## Provided records
--- START ---

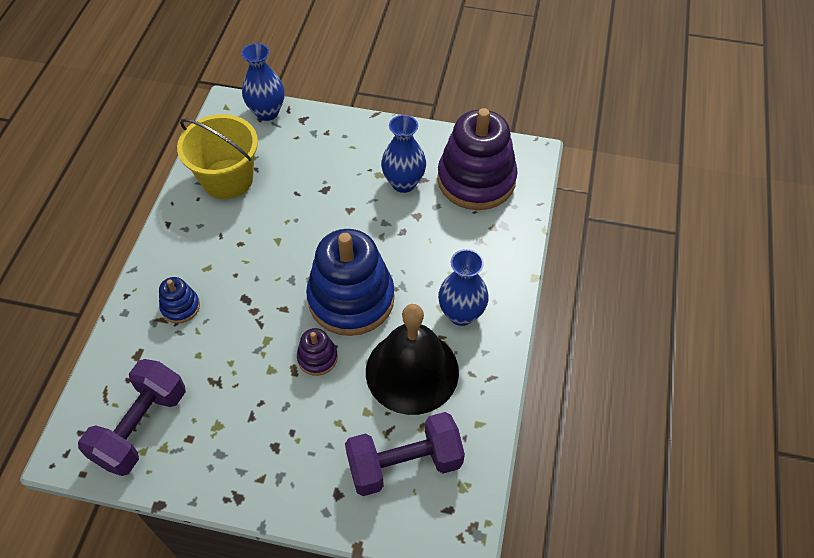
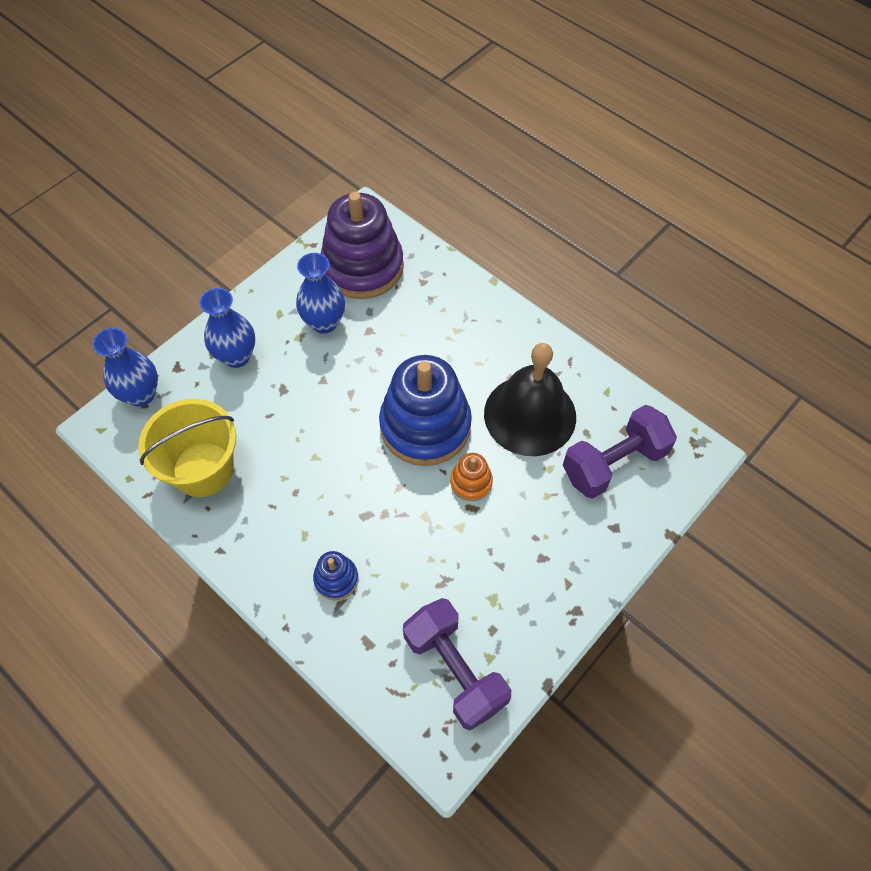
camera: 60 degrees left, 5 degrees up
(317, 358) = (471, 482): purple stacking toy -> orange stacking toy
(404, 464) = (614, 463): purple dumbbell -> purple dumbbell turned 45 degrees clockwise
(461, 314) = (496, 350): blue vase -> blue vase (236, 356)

--- END ---
--- START ---

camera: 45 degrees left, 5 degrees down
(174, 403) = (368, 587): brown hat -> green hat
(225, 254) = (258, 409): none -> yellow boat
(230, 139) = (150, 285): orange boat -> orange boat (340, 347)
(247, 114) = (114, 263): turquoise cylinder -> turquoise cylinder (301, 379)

--- END ---

## What is required
When a line holds the string "orange", pull it out of the listing.

## Response to the exercise
(317, 358) = (471, 482): purple stacking toy -> orange stacking toy
(230, 139) = (150, 285): orange boat -> orange boat (340, 347)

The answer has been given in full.